▶ Work order
Return every record exactly as written.

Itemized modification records

---

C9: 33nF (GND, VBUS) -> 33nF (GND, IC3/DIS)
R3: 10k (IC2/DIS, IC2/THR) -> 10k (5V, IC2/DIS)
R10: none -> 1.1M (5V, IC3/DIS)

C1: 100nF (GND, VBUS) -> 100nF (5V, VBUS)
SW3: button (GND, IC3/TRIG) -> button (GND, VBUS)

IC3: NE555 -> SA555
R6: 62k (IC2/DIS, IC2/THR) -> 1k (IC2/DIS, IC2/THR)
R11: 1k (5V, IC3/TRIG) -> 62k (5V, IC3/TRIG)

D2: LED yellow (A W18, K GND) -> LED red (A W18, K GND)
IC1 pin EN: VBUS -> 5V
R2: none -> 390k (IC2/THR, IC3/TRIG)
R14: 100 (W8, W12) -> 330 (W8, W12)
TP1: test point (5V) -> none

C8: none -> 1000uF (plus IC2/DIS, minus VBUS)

---

▶ Answer for this exercise
C9: 33nF (GND, VBUS) -> 33nF (GND, IC3/DIS)
R3: 10k (IC2/DIS, IC2/THR) -> 10k (5V, IC2/DIS)
R10: none -> 1.1M (5V, IC3/DIS)

C1: 100nF (GND, VBUS) -> 100nF (5V, VBUS)
SW3: button (GND, IC3/TRIG) -> button (GND, VBUS)

IC3: NE555 -> SA555
R6: 62k (IC2/DIS, IC2/THR) -> 1k (IC2/DIS, IC2/THR)
R11: 1k (5V, IC3/TRIG) -> 62k (5V, IC3/TRIG)

D2: LED yellow (A W18, K GND) -> LED red (A W18, K GND)
IC1 pin EN: VBUS -> 5V
R2: none -> 390k (IC2/THR, IC3/TRIG)
R14: 100 (W8, W12) -> 330 (W8, W12)
TP1: test point (5V) -> none

C8: none -> 1000uF (plus IC2/DIS, minus VBUS)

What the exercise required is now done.